Goal » Return each line of the items below that contains the string "none". Case counts when matching.

Dataset »
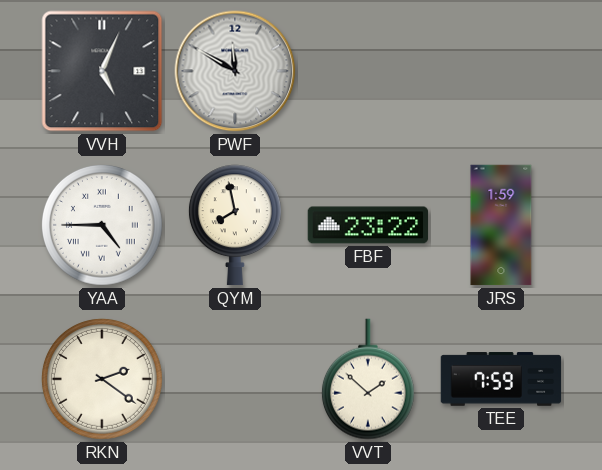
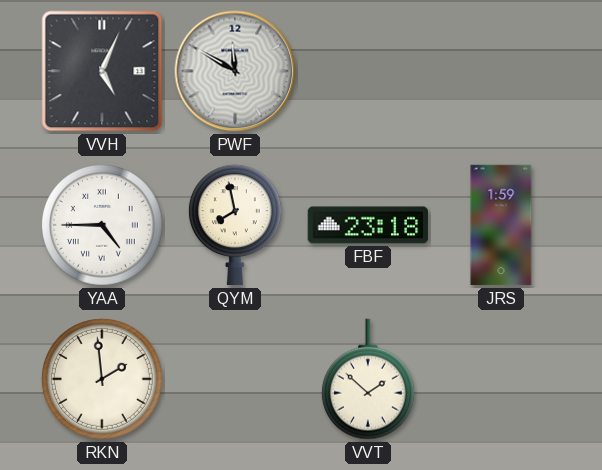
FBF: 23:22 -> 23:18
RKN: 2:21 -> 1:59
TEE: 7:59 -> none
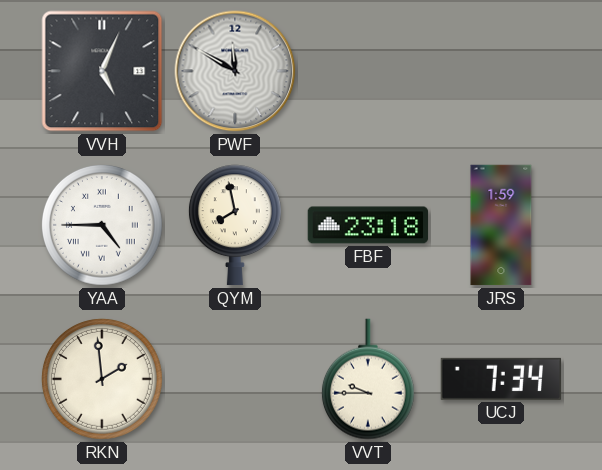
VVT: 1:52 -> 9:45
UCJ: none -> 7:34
==
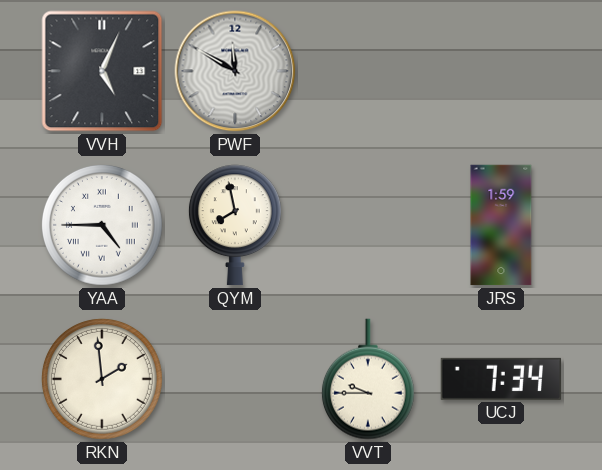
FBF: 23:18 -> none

Full solution »
TEE: 7:59 -> none
UCJ: none -> 7:34
FBF: 23:18 -> none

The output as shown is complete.